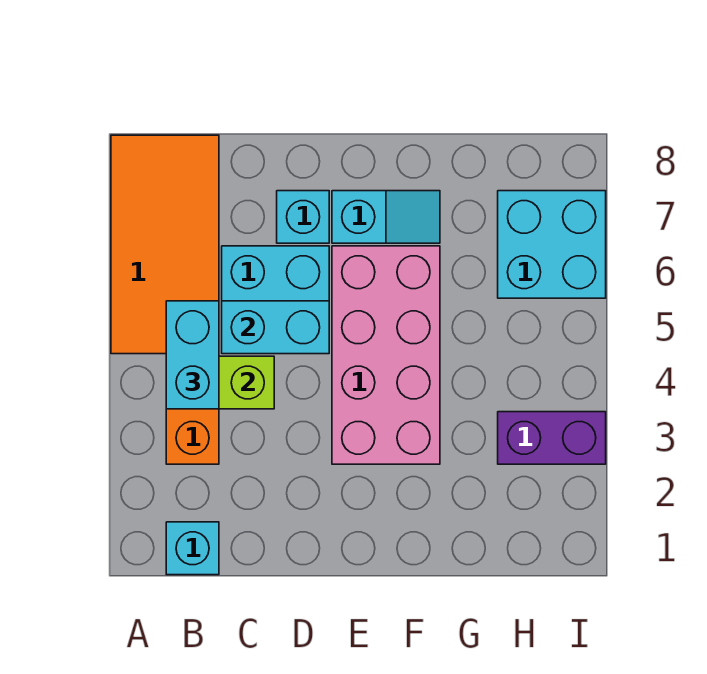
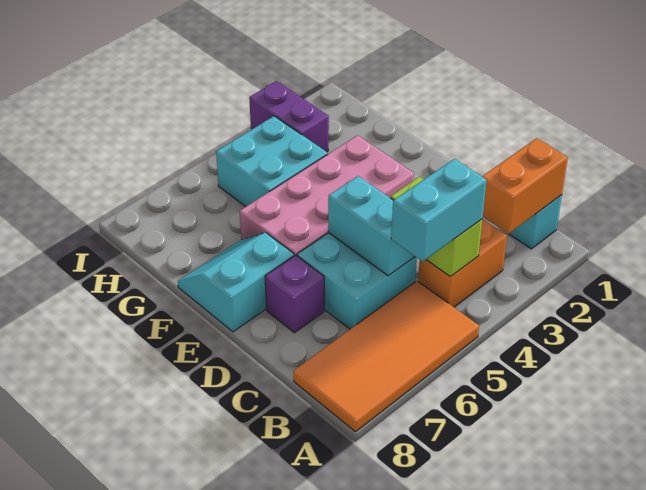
none -> orange brick B1:B2 level 2
cyan brick D7 level 1 -> purple brick D7 level 1
cyan slope E7:F7 level 1 top E -> cyan slope E7:F8 level 1 top E
cyan brick H6:I7 level 1 -> cyan brick G4:H5 level 1

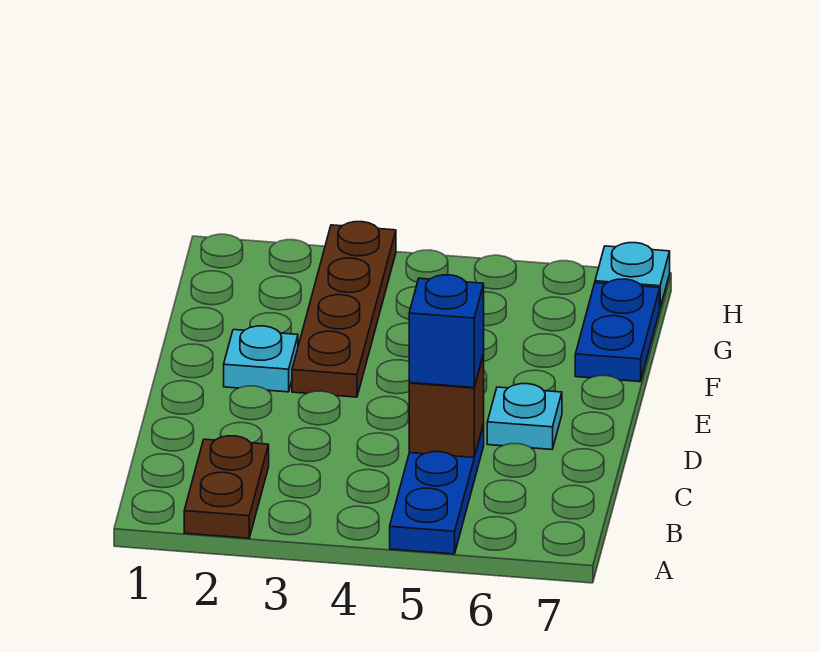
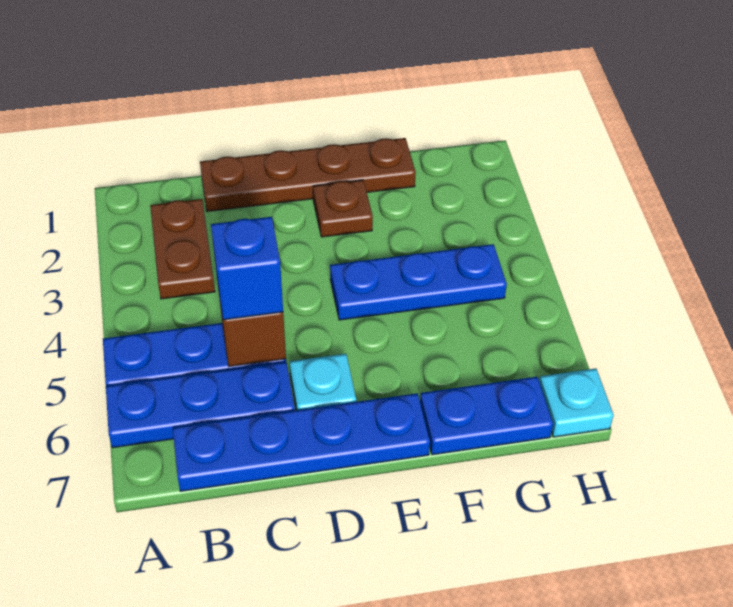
brown plate A2:B2 level 1 -> brown plate B2:B3 level 1
none -> blue plate A6:C6 level 1
none -> blue plate B7:E7 level 1
cyan plate E2 level 1 -> brown plate E2 level 1
brown plate E3:H3 level 1 -> brown plate C1:F1 level 1
none -> blue plate E4:G4 level 1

☆ ☆ ☆

### TASK DETAILS
Every line of the material that includes the word "plate" needs to be copied.

### YOUR SOLUTION
brown plate A2:B2 level 1 -> brown plate B2:B3 level 1
none -> blue plate A6:C6 level 1
none -> blue plate B7:E7 level 1
cyan plate E2 level 1 -> brown plate E2 level 1
brown plate E3:H3 level 1 -> brown plate C1:F1 level 1
none -> blue plate E4:G4 level 1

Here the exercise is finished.